● Task to complete
Return every line of the data below word for word, including the punctuation.

◇ ◇ ◇

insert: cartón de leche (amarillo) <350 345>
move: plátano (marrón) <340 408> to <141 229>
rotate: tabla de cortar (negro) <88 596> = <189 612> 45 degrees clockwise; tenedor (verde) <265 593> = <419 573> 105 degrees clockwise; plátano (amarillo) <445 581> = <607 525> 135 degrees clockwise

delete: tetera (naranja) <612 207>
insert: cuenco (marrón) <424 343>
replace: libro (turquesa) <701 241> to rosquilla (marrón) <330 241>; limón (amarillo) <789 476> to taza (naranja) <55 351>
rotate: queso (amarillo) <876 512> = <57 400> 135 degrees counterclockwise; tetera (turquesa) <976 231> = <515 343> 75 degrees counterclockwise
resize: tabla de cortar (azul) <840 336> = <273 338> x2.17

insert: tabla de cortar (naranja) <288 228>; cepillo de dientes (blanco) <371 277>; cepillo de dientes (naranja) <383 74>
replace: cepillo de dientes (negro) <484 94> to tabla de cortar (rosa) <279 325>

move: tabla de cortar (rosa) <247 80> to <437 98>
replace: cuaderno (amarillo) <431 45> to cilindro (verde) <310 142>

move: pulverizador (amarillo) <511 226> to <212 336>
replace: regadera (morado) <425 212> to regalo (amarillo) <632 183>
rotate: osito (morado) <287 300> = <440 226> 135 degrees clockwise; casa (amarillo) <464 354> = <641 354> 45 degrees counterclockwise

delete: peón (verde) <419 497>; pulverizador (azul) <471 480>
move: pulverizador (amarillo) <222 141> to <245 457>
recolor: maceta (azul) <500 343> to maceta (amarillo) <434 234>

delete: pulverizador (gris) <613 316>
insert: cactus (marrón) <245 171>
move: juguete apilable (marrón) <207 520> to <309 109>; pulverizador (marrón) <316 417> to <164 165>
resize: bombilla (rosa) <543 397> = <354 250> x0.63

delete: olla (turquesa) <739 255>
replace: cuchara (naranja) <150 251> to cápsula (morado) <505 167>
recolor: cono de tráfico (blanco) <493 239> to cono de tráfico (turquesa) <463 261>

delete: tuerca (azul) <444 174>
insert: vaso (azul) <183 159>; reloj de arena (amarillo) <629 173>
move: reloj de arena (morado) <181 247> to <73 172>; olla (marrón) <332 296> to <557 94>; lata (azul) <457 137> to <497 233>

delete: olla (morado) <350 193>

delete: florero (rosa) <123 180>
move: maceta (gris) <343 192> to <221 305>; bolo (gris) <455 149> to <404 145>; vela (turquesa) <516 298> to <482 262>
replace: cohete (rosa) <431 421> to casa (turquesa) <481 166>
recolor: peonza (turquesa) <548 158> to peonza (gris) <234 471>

◇ ◇ ◇

● Exercise answer
insert: cartón de leche (amarillo) <350 345>
move: plátano (marrón) <340 408> to <141 229>
rotate: tabla de cortar (negro) <88 596> = <189 612> 45 degrees clockwise; tenedor (verde) <265 593> = <419 573> 105 degrees clockwise; plátano (amarillo) <445 581> = <607 525> 135 degrees clockwise

delete: tetera (naranja) <612 207>
insert: cuenco (marrón) <424 343>
replace: libro (turquesa) <701 241> to rosquilla (marrón) <330 241>; limón (amarillo) <789 476> to taza (naranja) <55 351>
rotate: queso (amarillo) <876 512> = <57 400> 135 degrees counterclockwise; tetera (turquesa) <976 231> = <515 343> 75 degrees counterclockwise
resize: tabla de cortar (azul) <840 336> = <273 338> x2.17

insert: tabla de cortar (naranja) <288 228>; cepillo de dientes (blanco) <371 277>; cepillo de dientes (naranja) <383 74>
replace: cepillo de dientes (negro) <484 94> to tabla de cortar (rosa) <279 325>

move: tabla de cortar (rosa) <247 80> to <437 98>
replace: cuaderno (amarillo) <431 45> to cilindro (verde) <310 142>

move: pulverizador (amarillo) <511 226> to <212 336>
replace: regadera (morado) <425 212> to regalo (amarillo) <632 183>
rotate: osito (morado) <287 300> = <440 226> 135 degrees clockwise; casa (amarillo) <464 354> = <641 354> 45 degrees counterclockwise

delete: peón (verde) <419 497>; pulverizador (azul) <471 480>
move: pulverizador (amarillo) <222 141> to <245 457>
recolor: maceta (azul) <500 343> to maceta (amarillo) <434 234>

delete: pulverizador (gris) <613 316>
insert: cactus (marrón) <245 171>
move: juguete apilable (marrón) <207 520> to <309 109>; pulverizador (marrón) <316 417> to <164 165>
resize: bombilla (rosa) <543 397> = <354 250> x0.63

delete: olla (turquesa) <739 255>
replace: cuchara (naranja) <150 251> to cápsula (morado) <505 167>
recolor: cono de tráfico (blanco) <493 239> to cono de tráfico (turquesa) <463 261>

delete: tuerca (azul) <444 174>
insert: vaso (azul) <183 159>; reloj de arena (amarillo) <629 173>
move: reloj de arena (morado) <181 247> to <73 172>; olla (marrón) <332 296> to <557 94>; lata (azul) <457 137> to <497 233>

delete: olla (morado) <350 193>

delete: florero (rosa) <123 180>
move: maceta (gris) <343 192> to <221 305>; bolo (gris) <455 149> to <404 145>; vela (turquesa) <516 298> to <482 262>
replace: cohete (rosa) <431 421> to casa (turquesa) <481 166>
recolor: peonza (turquesa) <548 158> to peonza (gris) <234 471>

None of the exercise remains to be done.